:: DATA FOR ANALYSIS ::
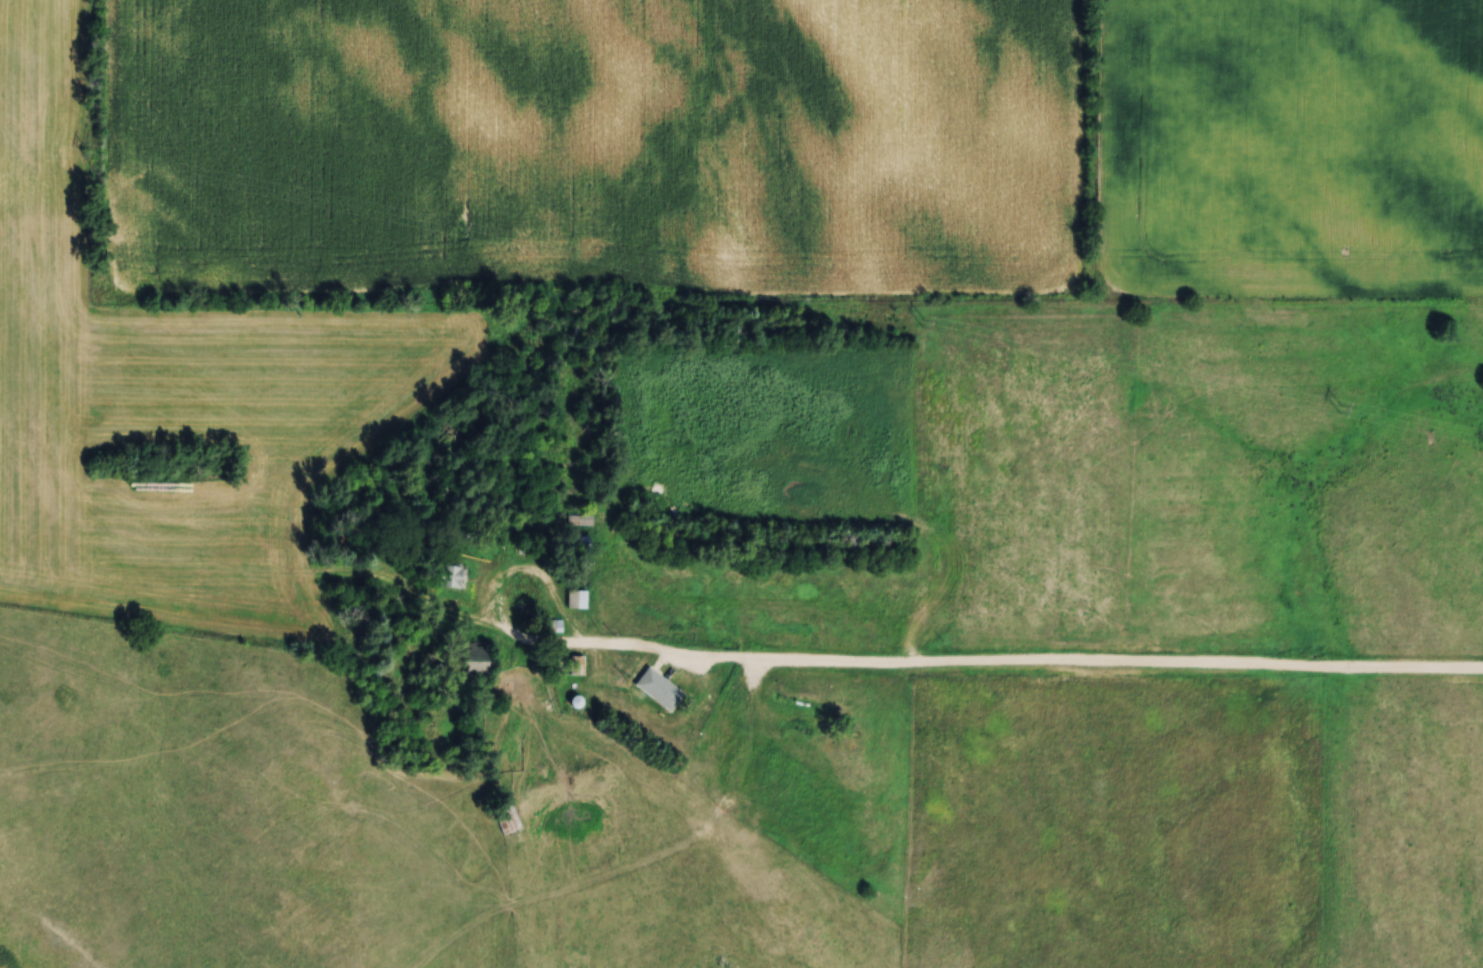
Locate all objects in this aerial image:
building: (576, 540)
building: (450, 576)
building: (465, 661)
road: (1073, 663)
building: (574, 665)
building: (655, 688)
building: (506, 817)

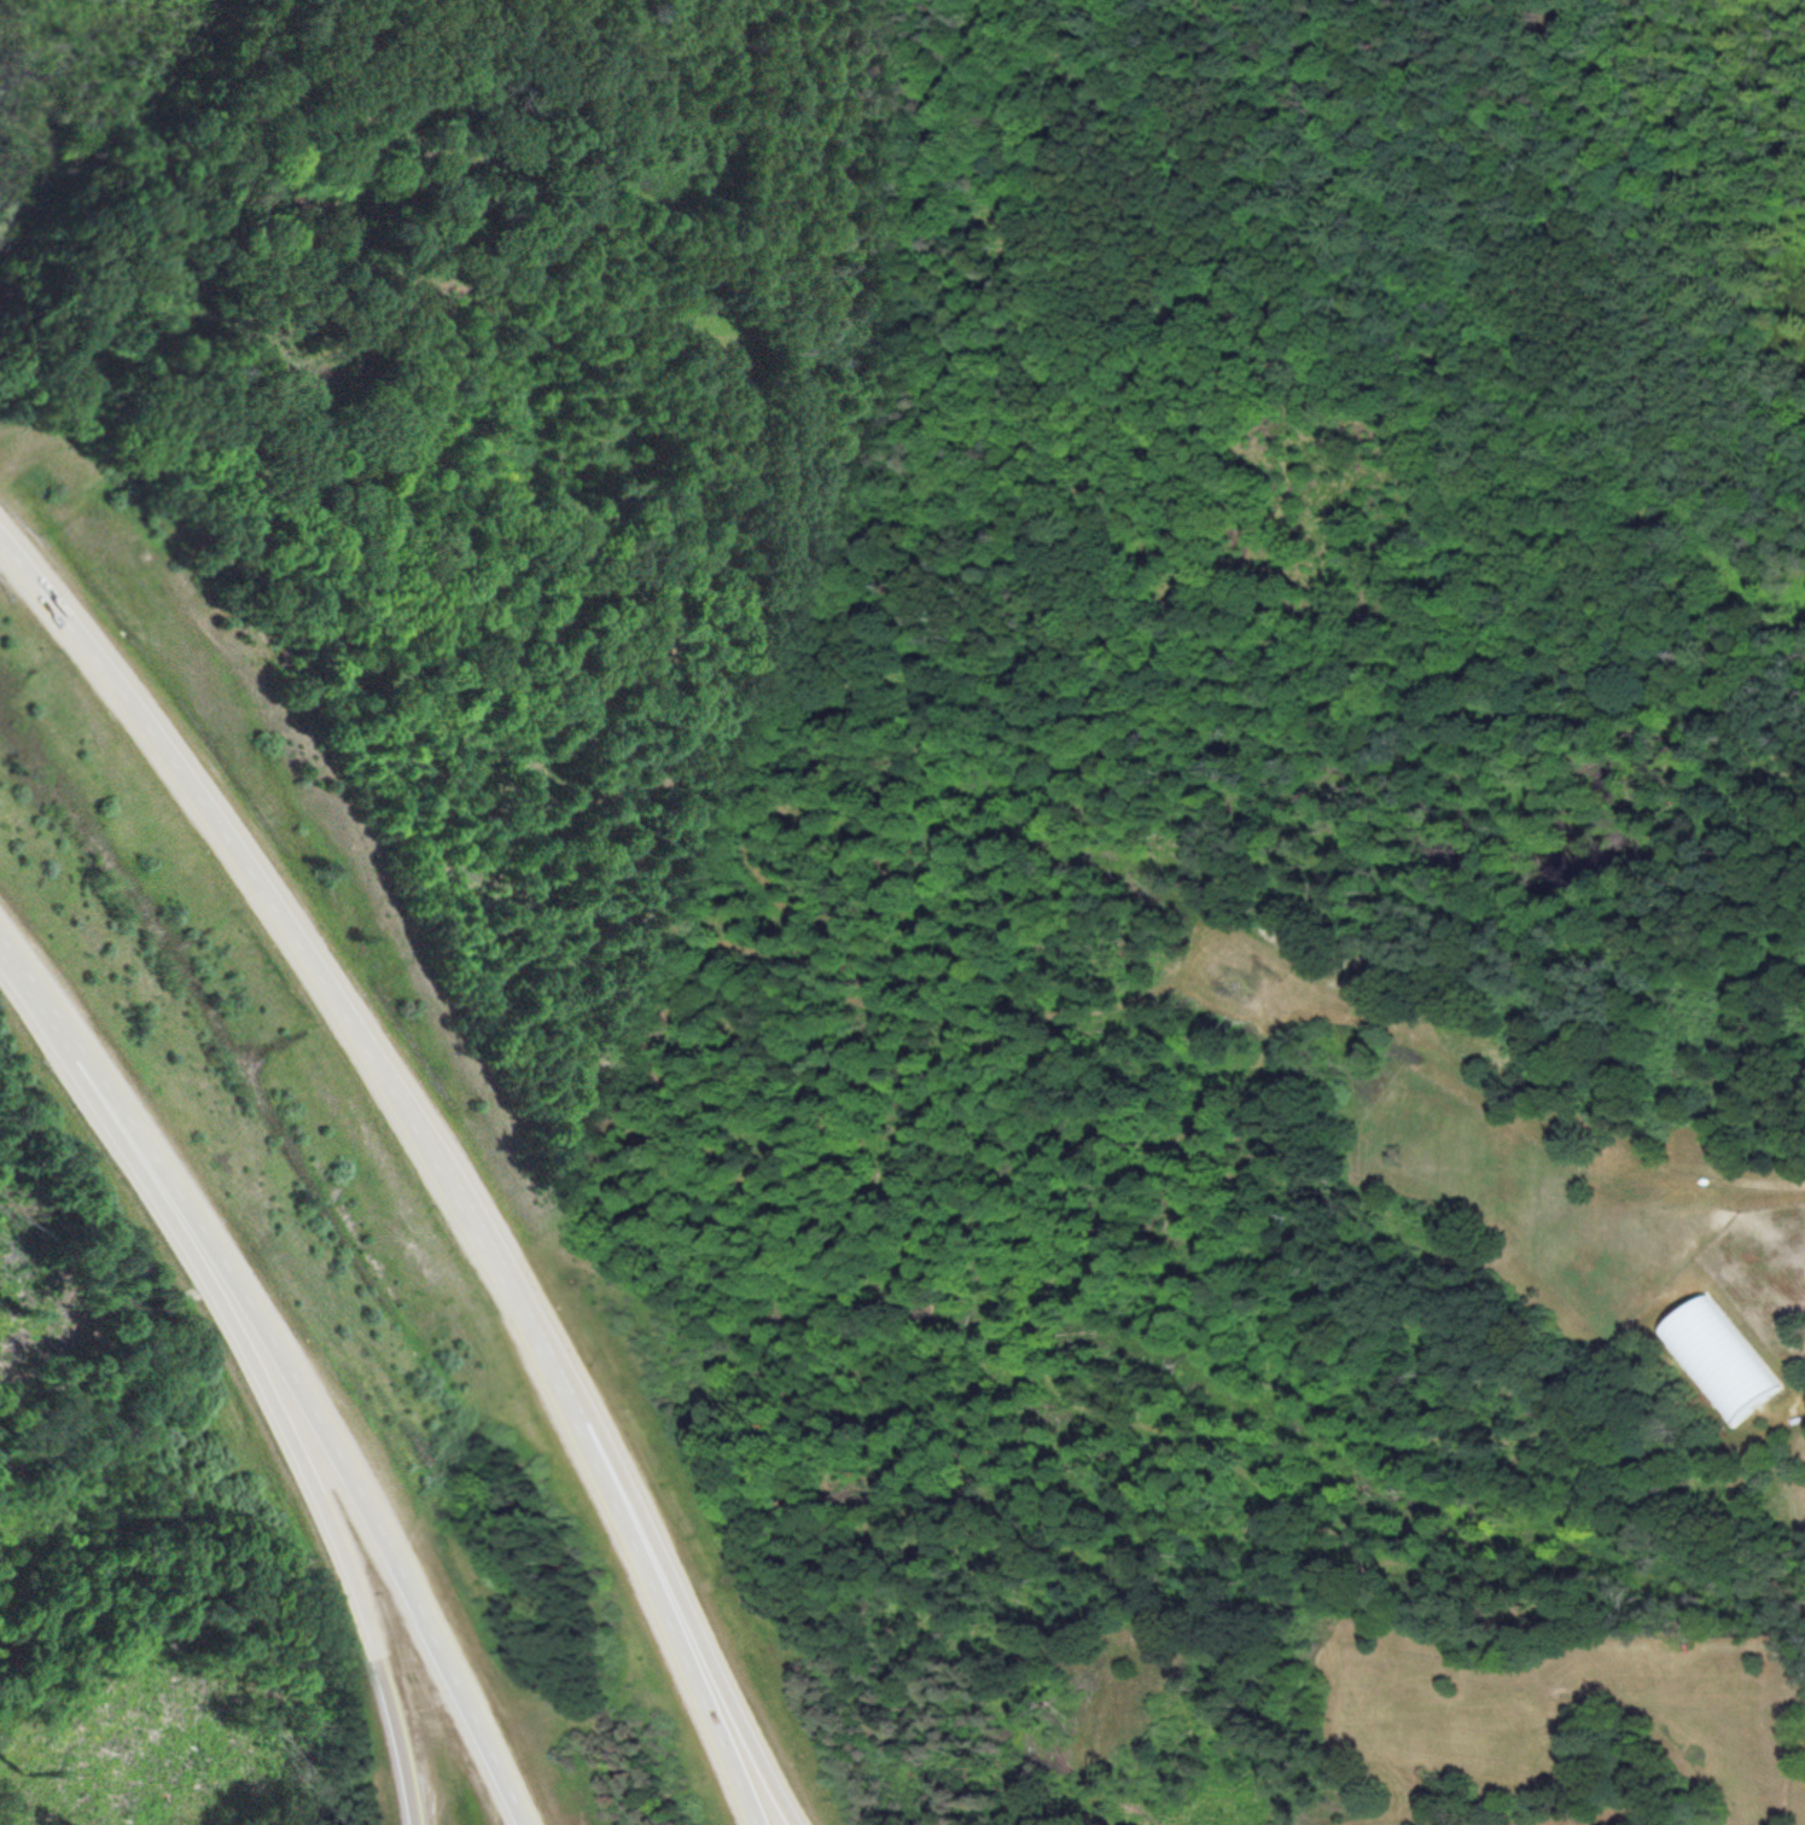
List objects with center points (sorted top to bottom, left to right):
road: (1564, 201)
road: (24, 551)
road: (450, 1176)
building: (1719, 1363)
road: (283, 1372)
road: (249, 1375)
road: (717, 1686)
:::
## PROBLEM DETAILS
Give back the lines above exactly, from the one with "List objects with" through the last line.

## TASK OUTPUT
List objects with center points (sorted top to bottom, left to right):
road: (1564, 201)
road: (24, 551)
road: (450, 1176)
building: (1719, 1363)
road: (283, 1372)
road: (249, 1375)
road: (717, 1686)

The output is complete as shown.